Extracted records
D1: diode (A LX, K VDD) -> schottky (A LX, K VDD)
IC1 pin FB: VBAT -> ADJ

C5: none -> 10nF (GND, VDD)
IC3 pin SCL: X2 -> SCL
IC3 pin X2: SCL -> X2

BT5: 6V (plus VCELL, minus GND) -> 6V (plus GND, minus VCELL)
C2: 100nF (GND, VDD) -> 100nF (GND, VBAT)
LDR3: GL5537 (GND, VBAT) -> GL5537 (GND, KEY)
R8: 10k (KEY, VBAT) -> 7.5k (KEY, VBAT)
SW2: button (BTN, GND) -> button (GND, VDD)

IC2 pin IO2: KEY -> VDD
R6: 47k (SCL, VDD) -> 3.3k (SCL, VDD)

==

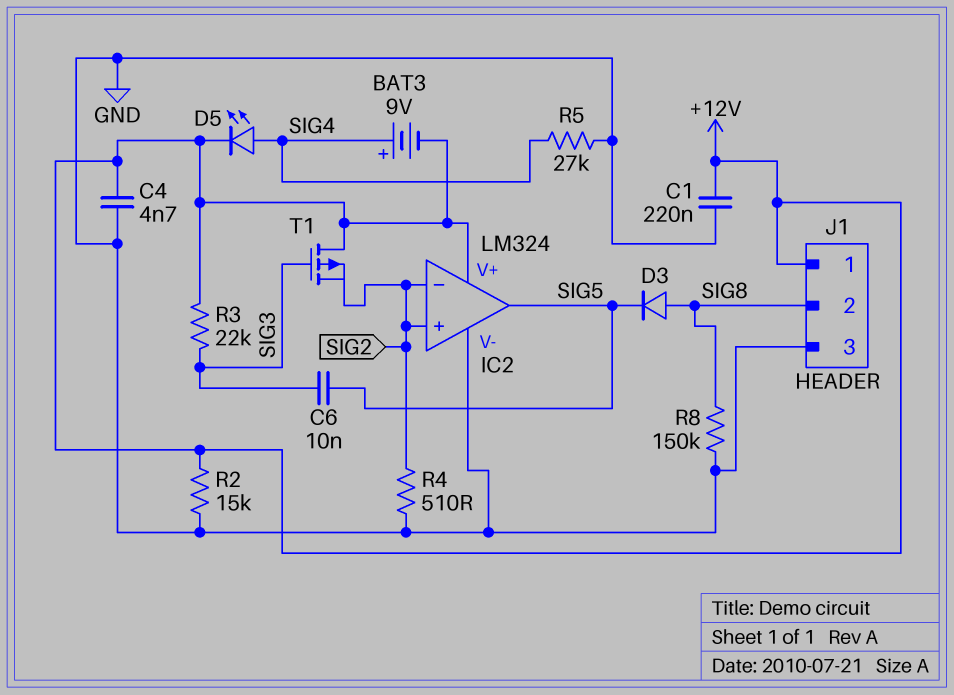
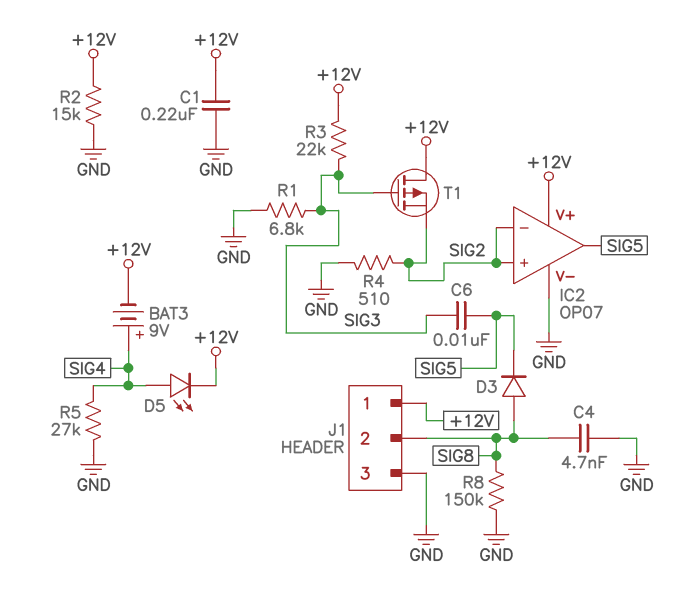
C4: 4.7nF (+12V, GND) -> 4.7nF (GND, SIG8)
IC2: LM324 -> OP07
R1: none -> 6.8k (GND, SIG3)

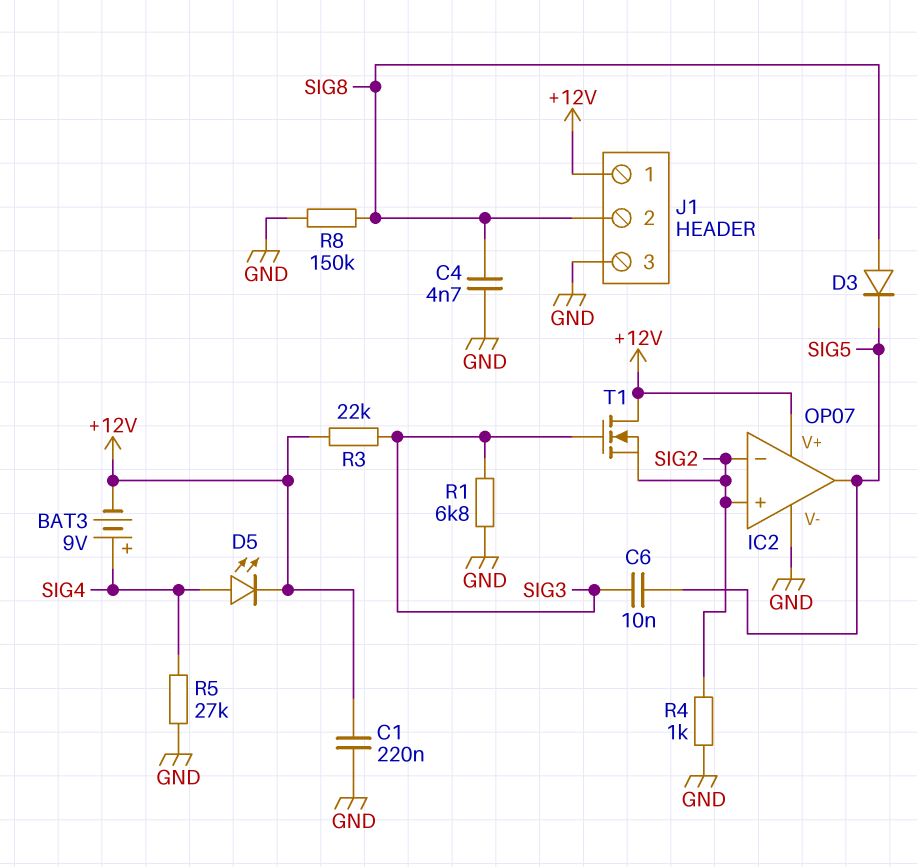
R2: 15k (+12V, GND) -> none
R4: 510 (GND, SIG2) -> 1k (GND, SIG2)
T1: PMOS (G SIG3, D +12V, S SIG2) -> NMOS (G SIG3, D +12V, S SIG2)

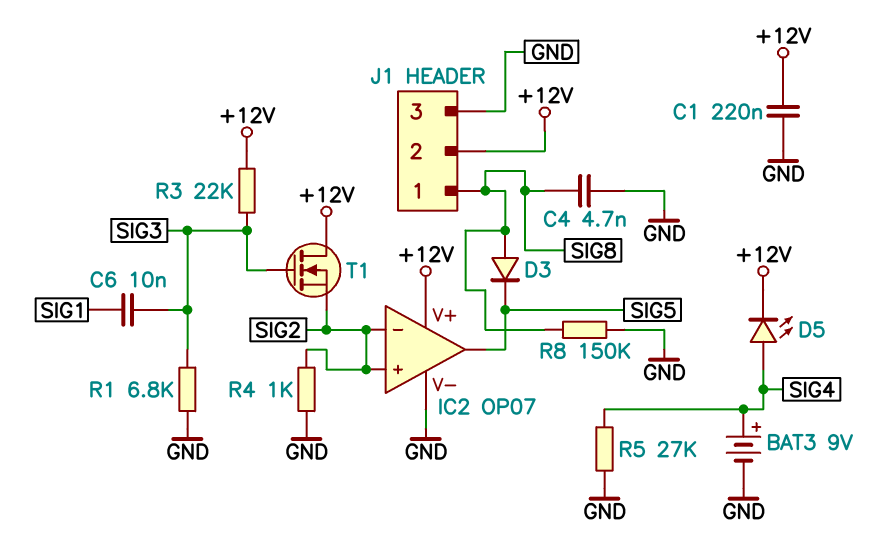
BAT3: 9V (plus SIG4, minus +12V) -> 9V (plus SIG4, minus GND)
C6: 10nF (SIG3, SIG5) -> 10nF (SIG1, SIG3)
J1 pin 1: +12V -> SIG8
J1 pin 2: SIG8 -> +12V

--

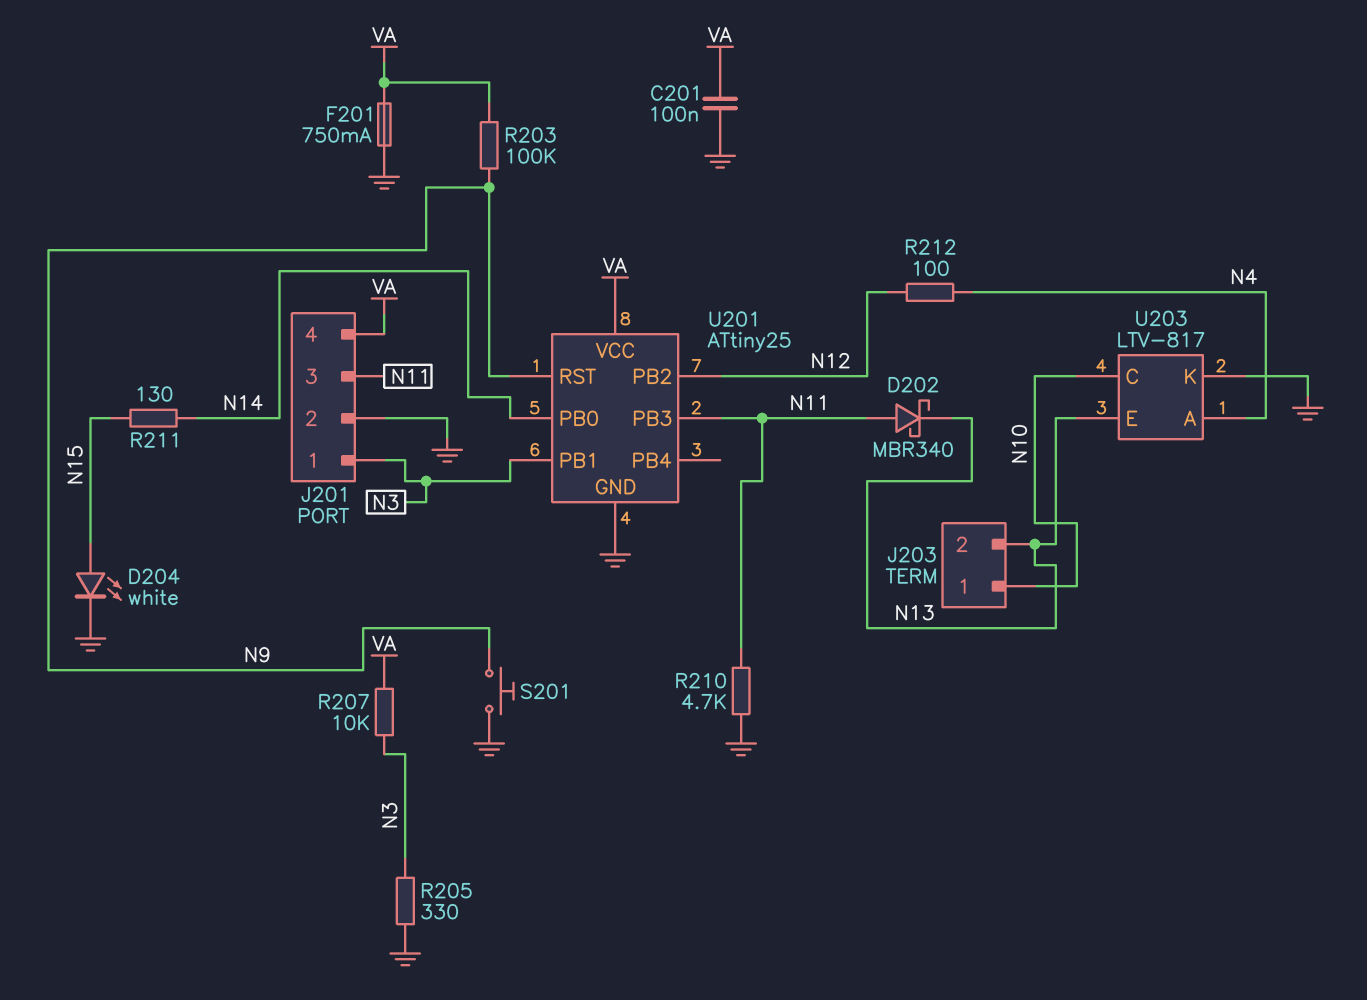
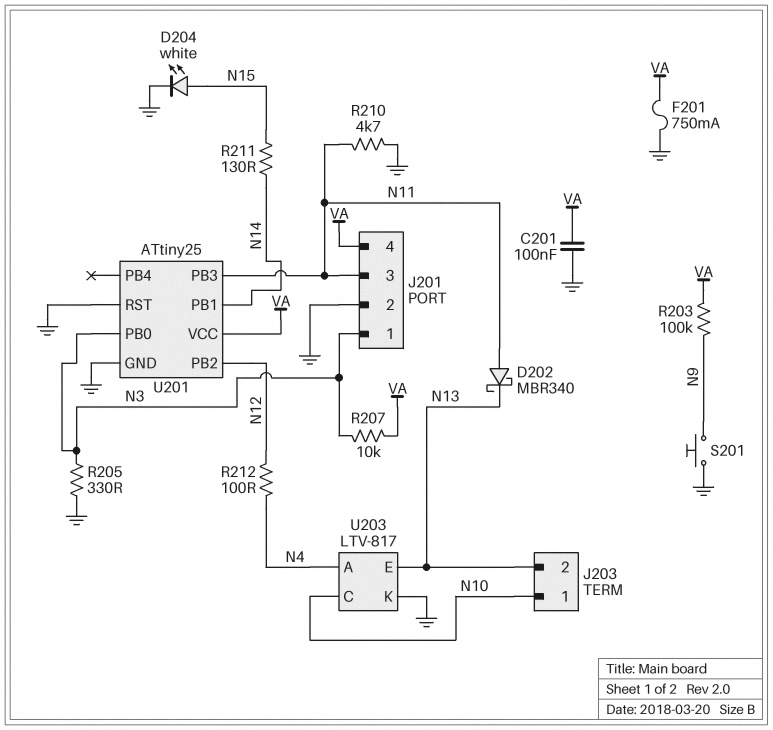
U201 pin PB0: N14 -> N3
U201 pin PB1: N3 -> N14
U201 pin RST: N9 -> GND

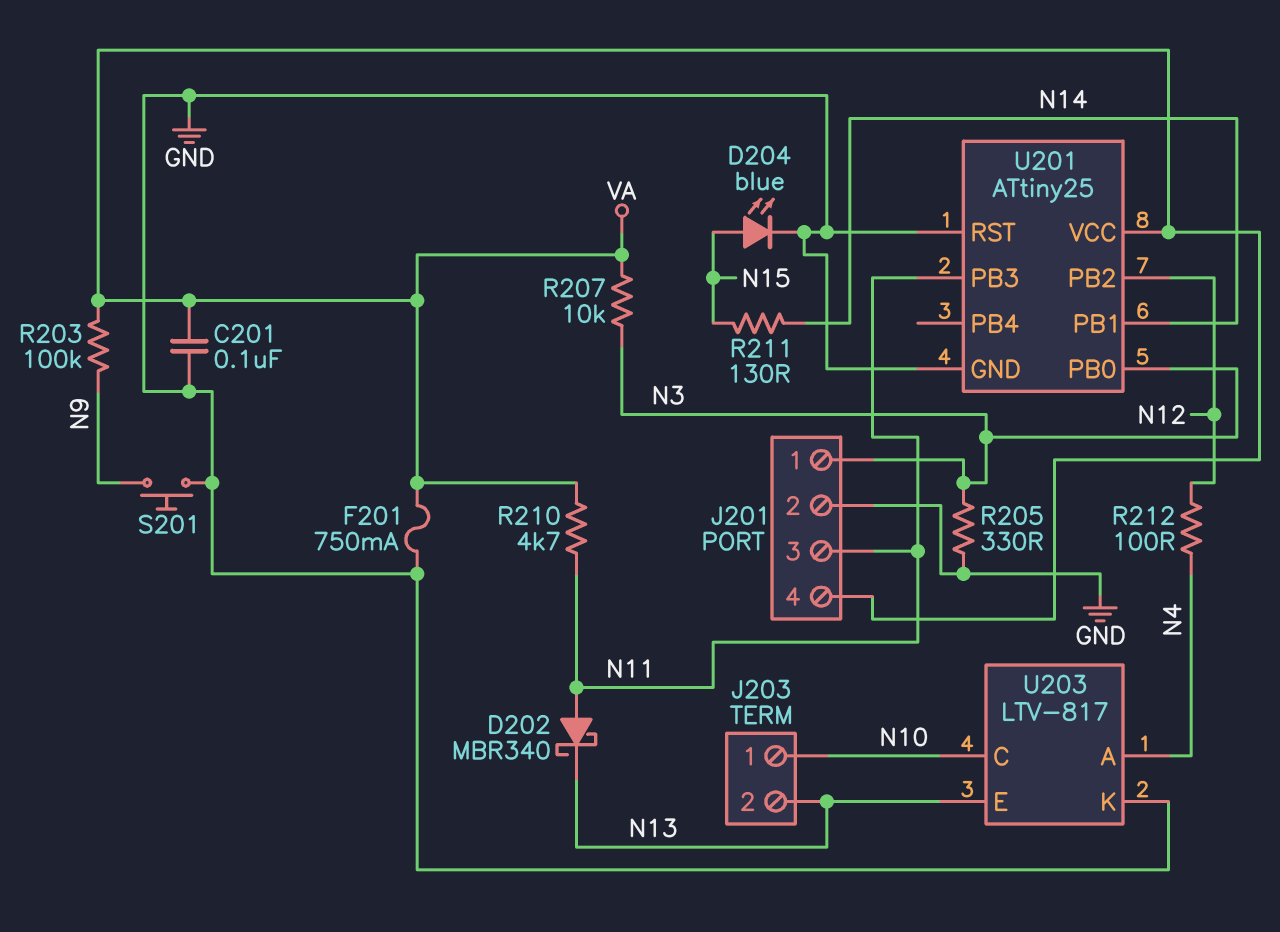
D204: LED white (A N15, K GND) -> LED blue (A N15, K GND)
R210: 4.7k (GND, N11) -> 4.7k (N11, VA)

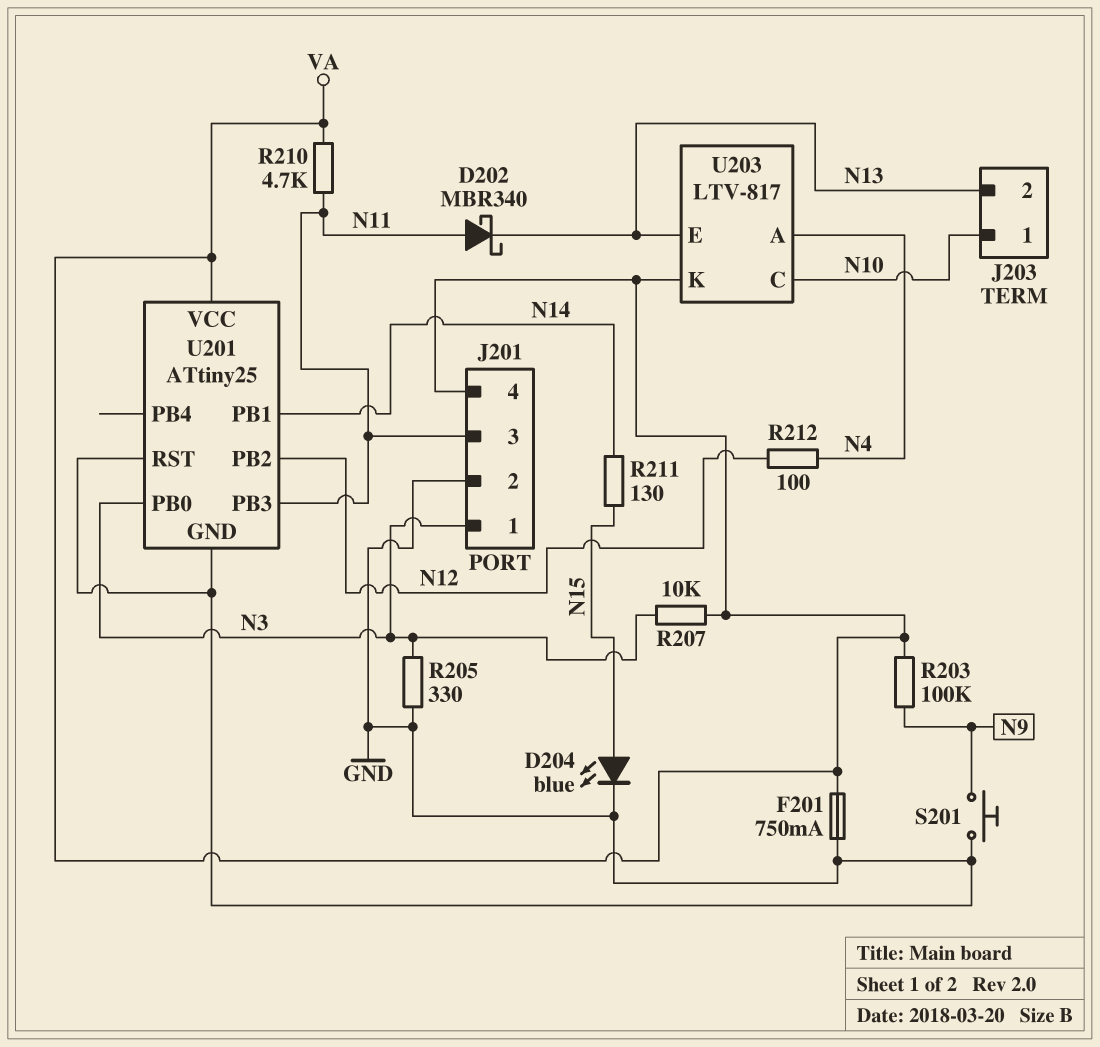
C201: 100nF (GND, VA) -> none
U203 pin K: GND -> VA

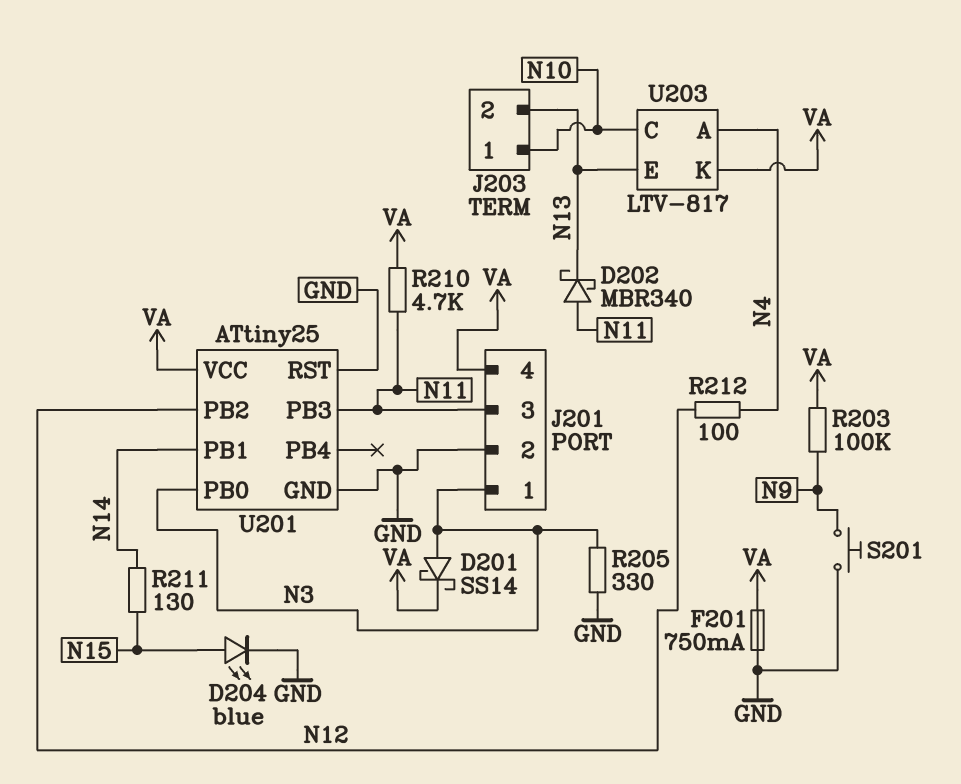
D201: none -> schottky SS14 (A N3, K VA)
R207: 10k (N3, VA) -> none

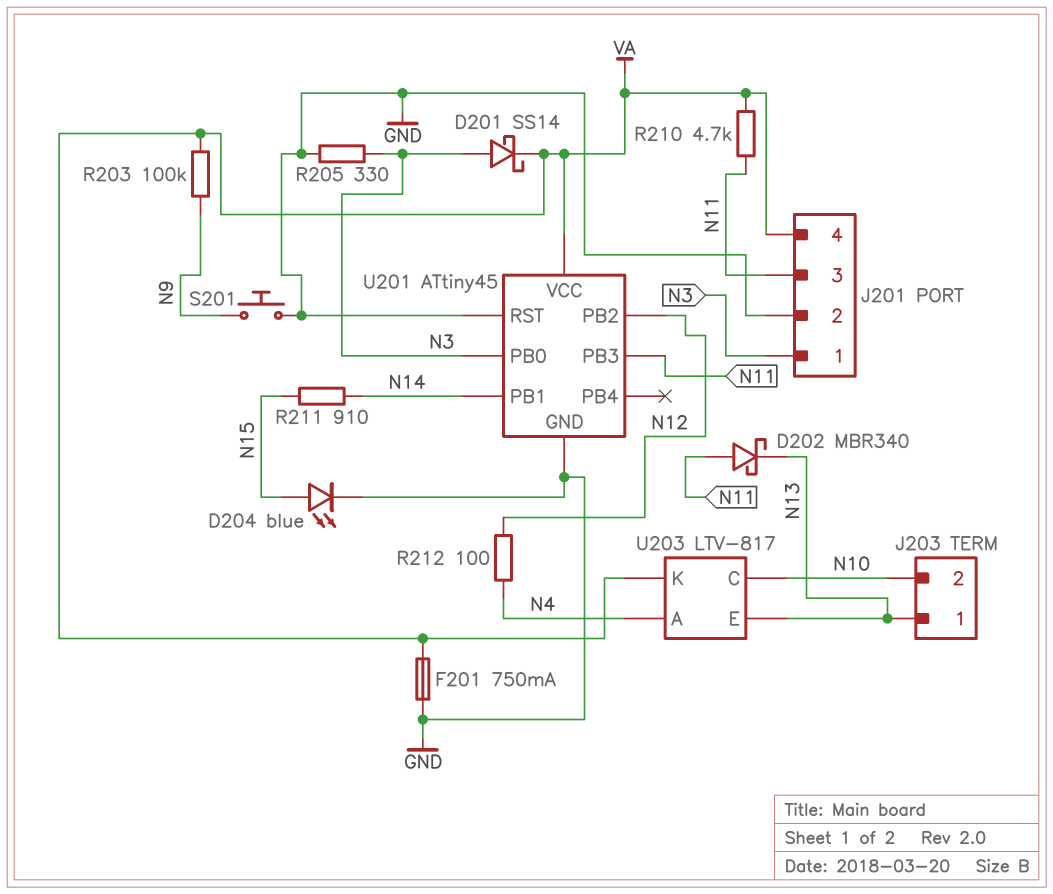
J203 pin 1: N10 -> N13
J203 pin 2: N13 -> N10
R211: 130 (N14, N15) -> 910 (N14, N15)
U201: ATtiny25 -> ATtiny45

• Assignment:
Please copy, exactly and with nothing else, the lines above beginning at the line that has "D1: diode (A" and ending with the line that has "SW2: button (BTN, GND) -> button (GND, VDD)".

• Finished exercise:
D1: diode (A LX, K VDD) -> schottky (A LX, K VDD)
IC1 pin FB: VBAT -> ADJ

C5: none -> 10nF (GND, VDD)
IC3 pin SCL: X2 -> SCL
IC3 pin X2: SCL -> X2

BT5: 6V (plus VCELL, minus GND) -> 6V (plus GND, minus VCELL)
C2: 100nF (GND, VDD) -> 100nF (GND, VBAT)
LDR3: GL5537 (GND, VBAT) -> GL5537 (GND, KEY)
R8: 10k (KEY, VBAT) -> 7.5k (KEY, VBAT)
SW2: button (BTN, GND) -> button (GND, VDD)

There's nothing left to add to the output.